━━━━━ Stored data ━━━━━

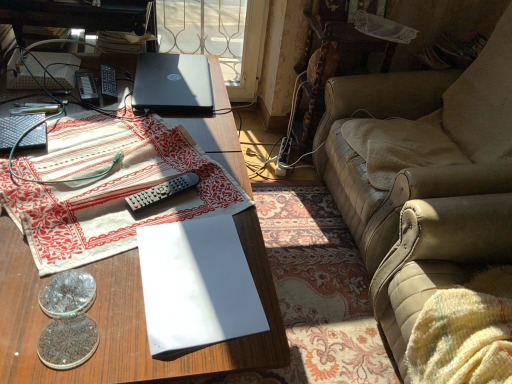
Identify the location of free space between black plastic remote control at upper left, the 3th remote control from the right, and white cotton tablecloth at left. (60, 97).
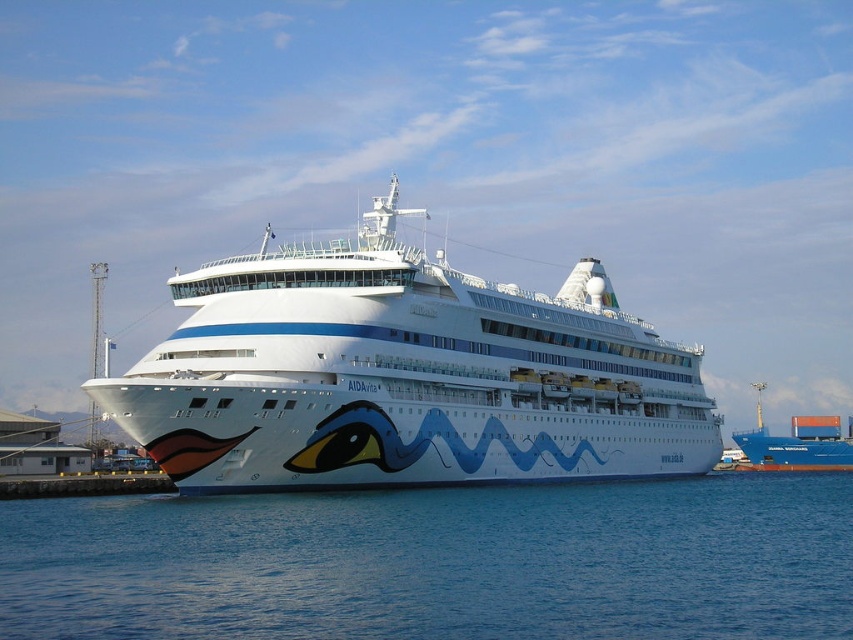
Who is higher up, white glossy cruise ship at center or blue matte cargo ship at center?

Positioned higher is white glossy cruise ship at center.

Who is positioned more to the right, white glossy cruise ship at center or blue matte cargo ship at center?

From the viewer's perspective, blue matte cargo ship at center appears more on the right side.

Where is `white glossy cruise ship at center`? This screenshot has width=853, height=640. white glossy cruise ship at center is located at coordinates (405, 376).

Is point (624, 573) closer to viewer compared to point (792, 416)?

Yes, point (624, 573) is in front of point (792, 416).

Does blue liquid water at lower center have a larger size compared to blue matte cargo ship at center?

Answer: Incorrect, blue liquid water at lower center is not larger than blue matte cargo ship at center.

Who is more distant from viewer, (x=660, y=560) or (x=843, y=456)?

Positioned behind is point (x=843, y=456).

This screenshot has width=853, height=640. I want to click on blue liquid water at lower center, so click(439, 563).

Which is above, blue liquid water at lower center or white glossy cruise ship at center?

Positioned higher is white glossy cruise ship at center.

Does blue liquid water at lower center have a lesser height compared to white glossy cruise ship at center?

Correct, blue liquid water at lower center is not as tall as white glossy cruise ship at center.

Where is `blue liquid water at lower center`? blue liquid water at lower center is located at coordinates (439, 563).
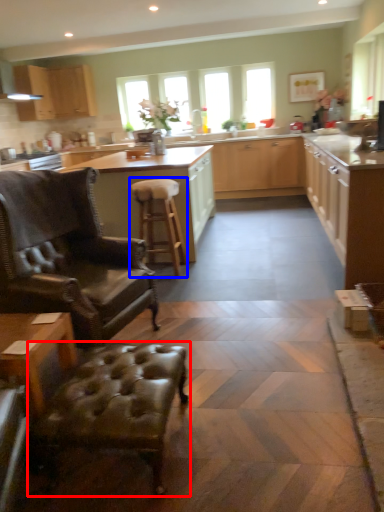
Question: Which object is further to the camera taking this photo, swivel chair (highlighted by a red box) or stool (highlighted by a blue box)?

Choices:
 (A) swivel chair
 (B) stool

Answer: (B)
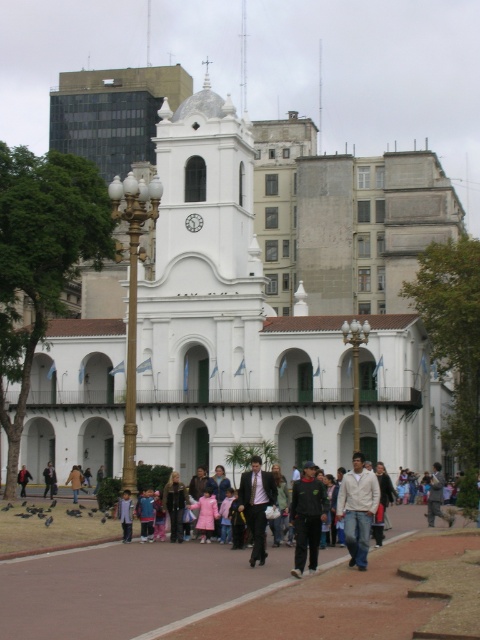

━━━━━

* _Problem_:
Please copy the material above word for word, leaving out the pictures.

* _Answer box_:
Identify the location of free space between black plastic remote control at upper left, the 3th remote control from the right, and white cotton tablecloth at left. (60, 97).
Who is higher up, white glossy cruise ship at center or blue matte cargo ship at center?

Positioned higher is white glossy cruise ship at center.

Who is positioned more to the right, white glossy cruise ship at center or blue matte cargo ship at center?

From the viewer's perspective, blue matte cargo ship at center appears more on the right side.

Where is `white glossy cruise ship at center`? This screenshot has width=853, height=640. white glossy cruise ship at center is located at coordinates (405, 376).

Is point (624, 573) closer to viewer compared to point (792, 416)?

Yes, point (624, 573) is in front of point (792, 416).

Does blue liquid water at lower center have a larger size compared to blue matte cargo ship at center?

Answer: Incorrect, blue liquid water at lower center is not larger than blue matte cargo ship at center.

Who is more distant from viewer, (x=660, y=560) or (x=843, y=456)?

Positioned behind is point (x=843, y=456).

This screenshot has width=853, height=640. I want to click on blue liquid water at lower center, so click(439, 563).

Which is above, blue liquid water at lower center or white glossy cruise ship at center?

Positioned higher is white glossy cruise ship at center.

Does blue liquid water at lower center have a lesser height compared to white glossy cruise ship at center?

Correct, blue liquid water at lower center is not as tall as white glossy cruise ship at center.

Where is `blue liquid water at lower center`? blue liquid water at lower center is located at coordinates (439, 563).
Question: Which object is further to the camera taking this photo, swivel chair (highlighted by a red box) or stool (highlighted by a blue box)?

Choices:
 (A) swivel chair
 (B) stool

Answer: (B)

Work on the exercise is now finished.